Stored entries
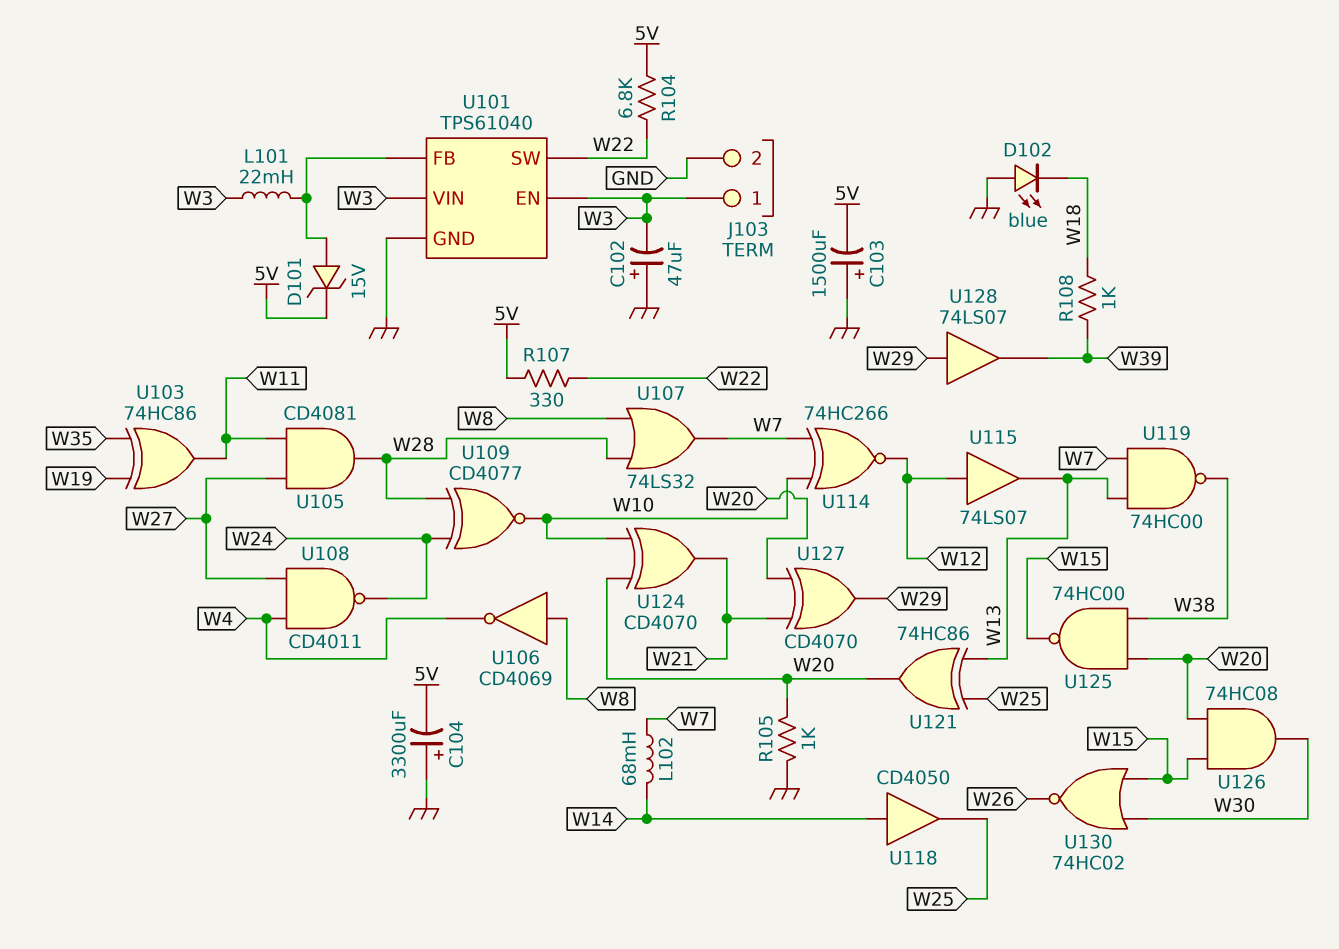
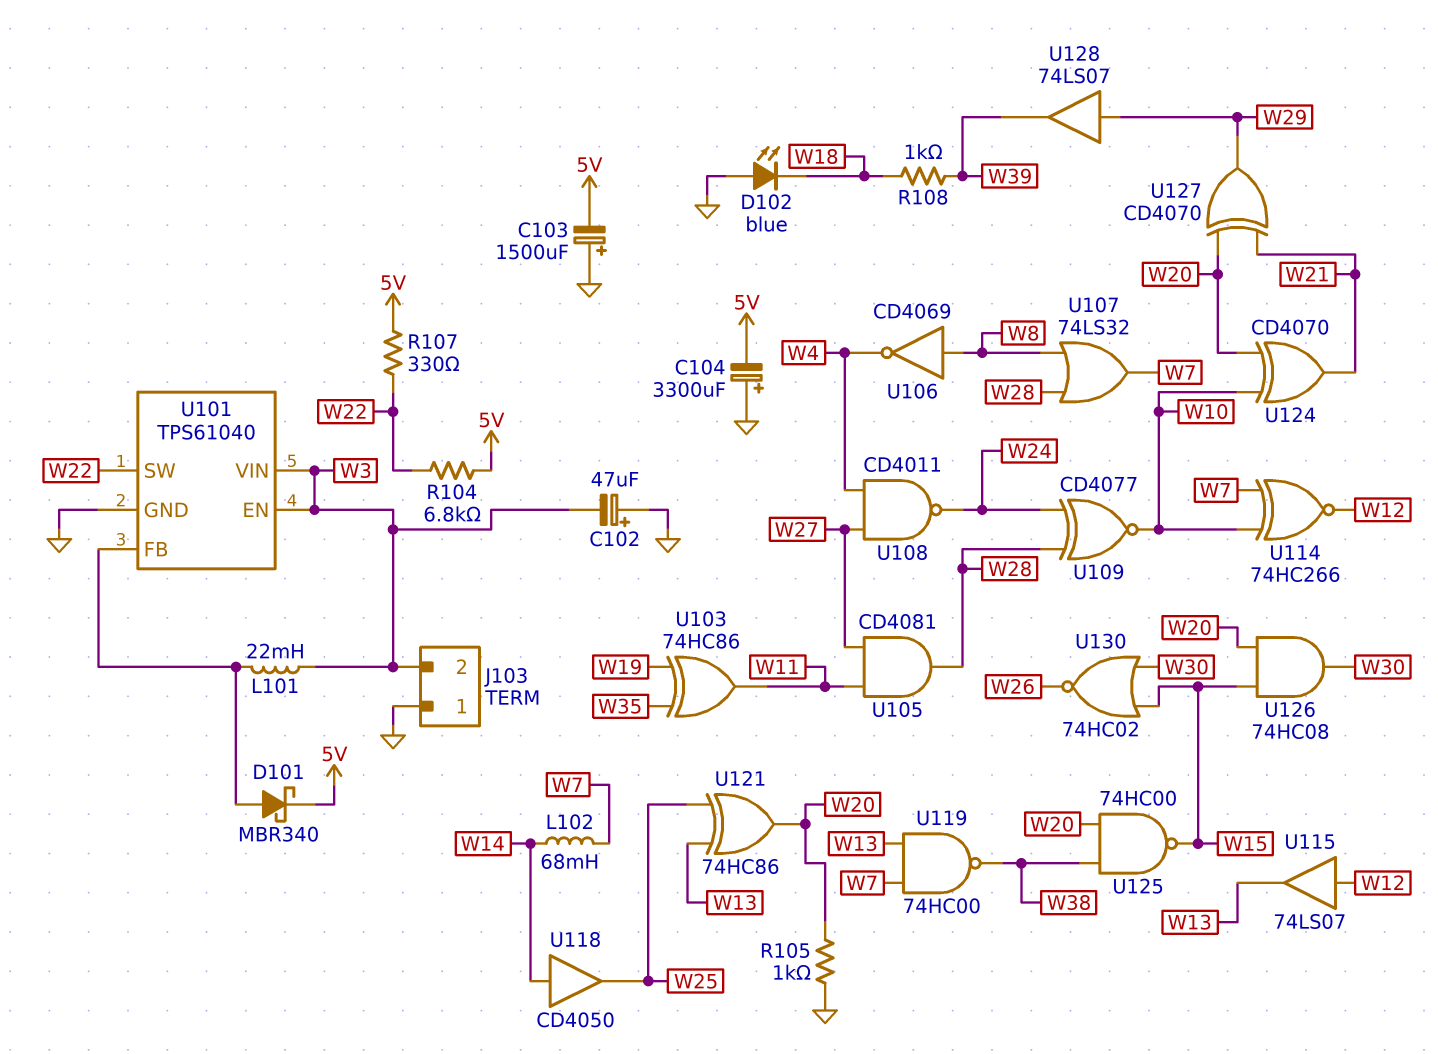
D101: zener 15V (A U101/FB, K 5V) -> schottky MBR340 (A U101/FB, K 5V)
J103 pin 1: W3 -> GND
J103 pin 2: GND -> W3

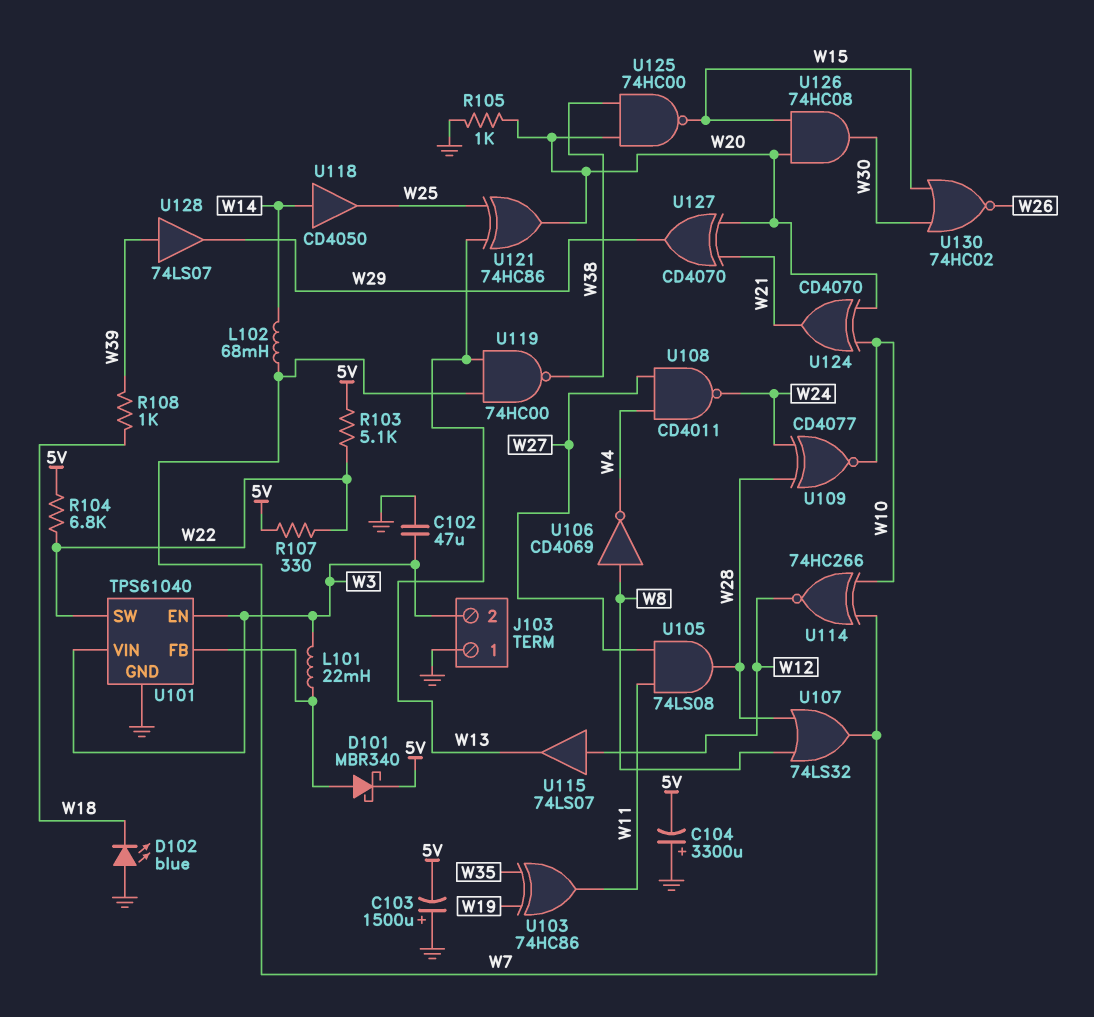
C102: 47uF (plus GND, minus W3) -> 47uF (GND, W3)
R103: none -> 5.1k (5V, W22)
U105: AND CD4081 (in W11, in W27, out W28) -> AND 74LS08 (in W11, in W27, out W28)
U128: buffer 74LS07 (in W29, out W39) -> buffer 74LS07 (in W39, out W29)

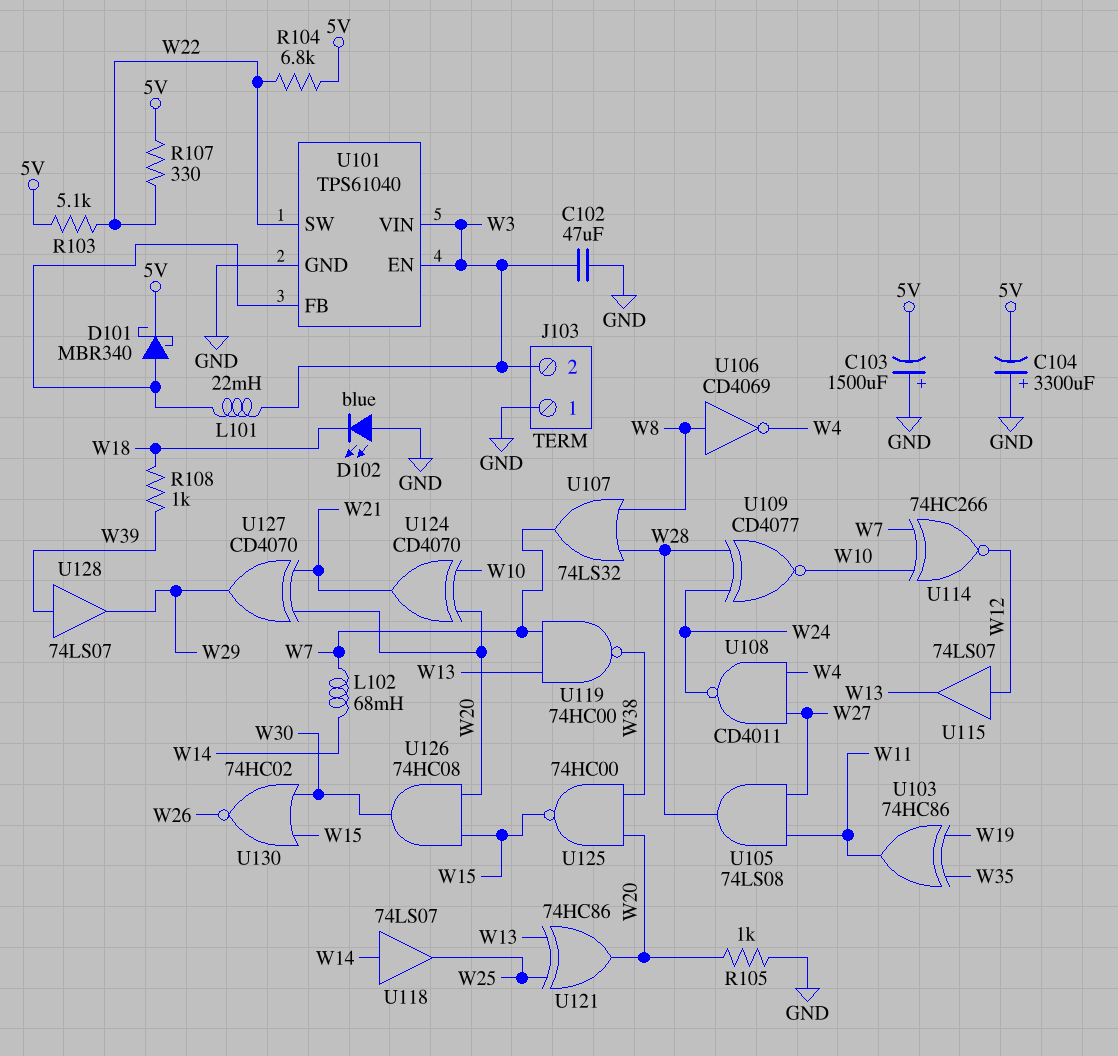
U118: buffer CD4050 (in W14, out W25) -> buffer 74LS07 (in W14, out W25)

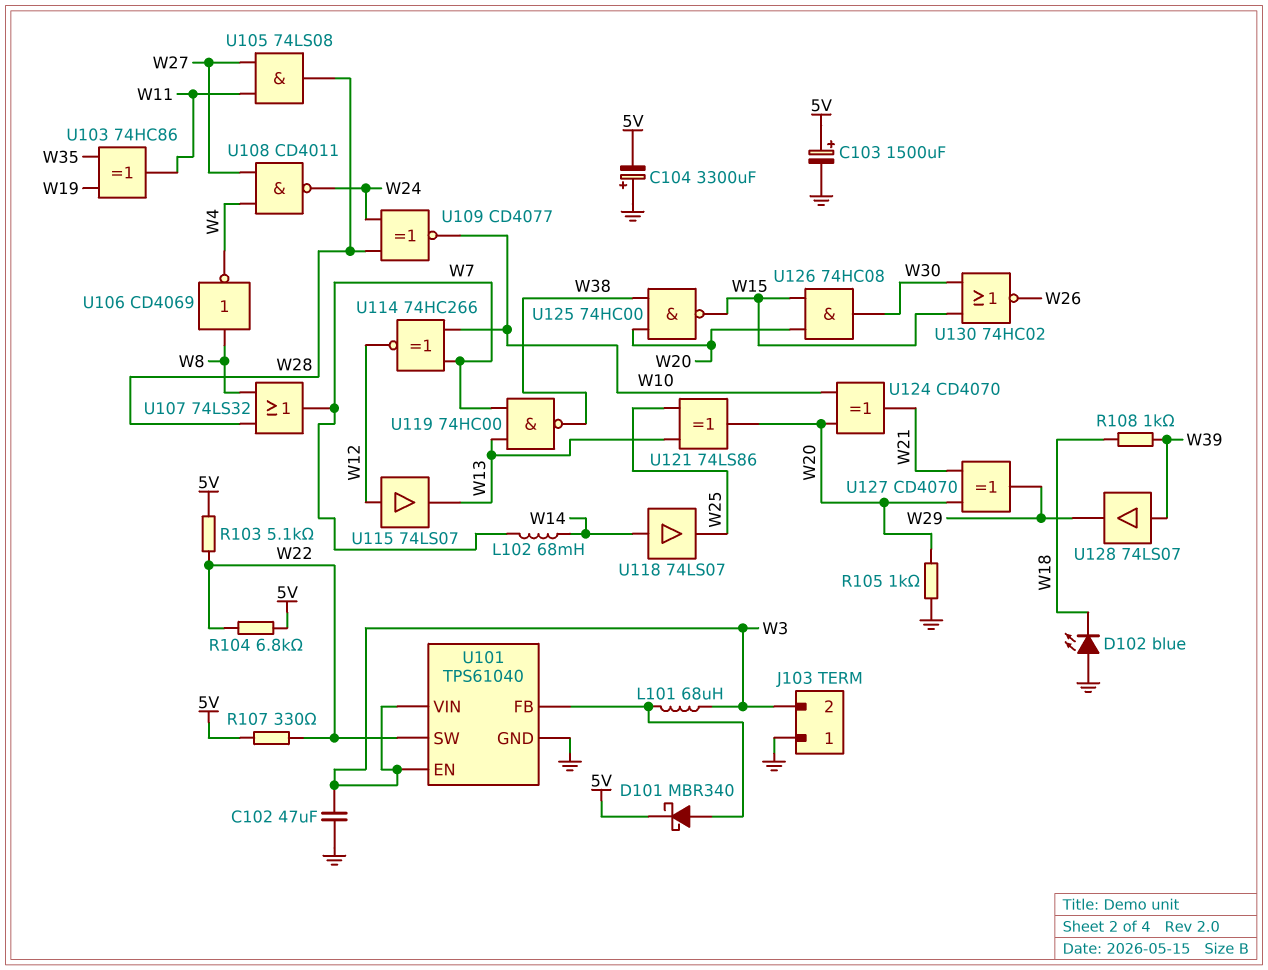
C103: 1500uF (plus GND, minus 5V) -> 1500uF (plus 5V, minus GND)
L101: 22mH (U101/FB, W3) -> 68uH (U101/FB, W3)
U121: XOR 74HC86 (in W13, in W25, out W20) -> XOR 74LS86 (in W13, in W25, out W20)

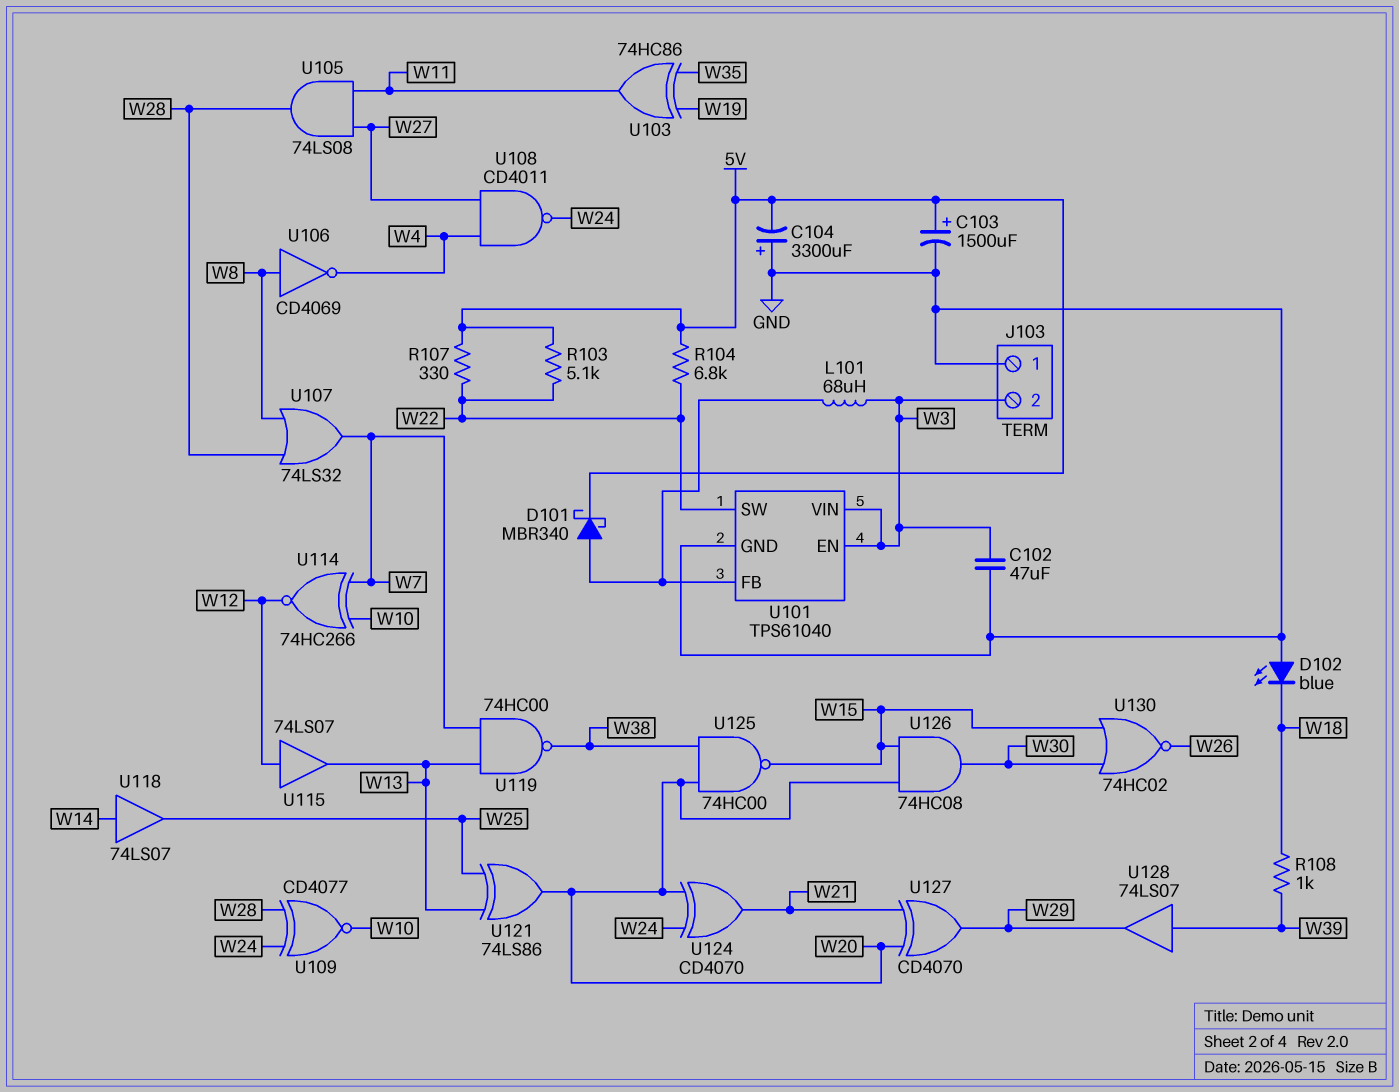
L102: 68mH (W7, W14) -> none
R105: 1k (GND, W20) -> none
U124: XOR CD4070 (in W10, in W20, out W21) -> XOR CD4070 (in W20, in W24, out W21)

▶ **Exercise details**
Could you return each line, unchanged, from the line containing "R103: none -> 5.1k (5V, W22)" through the last line of the entries above, leaving out the pictures?

▶ **Answer space**
R103: none -> 5.1k (5V, W22)
U105: AND CD4081 (in W11, in W27, out W28) -> AND 74LS08 (in W11, in W27, out W28)
U128: buffer 74LS07 (in W29, out W39) -> buffer 74LS07 (in W39, out W29)

U118: buffer CD4050 (in W14, out W25) -> buffer 74LS07 (in W14, out W25)

C103: 1500uF (plus GND, minus 5V) -> 1500uF (plus 5V, minus GND)
L101: 22mH (U101/FB, W3) -> 68uH (U101/FB, W3)
U121: XOR 74HC86 (in W13, in W25, out W20) -> XOR 74LS86 (in W13, in W25, out W20)

L102: 68mH (W7, W14) -> none
R105: 1k (GND, W20) -> none
U124: XOR CD4070 (in W10, in W20, out W21) -> XOR CD4070 (in W20, in W24, out W21)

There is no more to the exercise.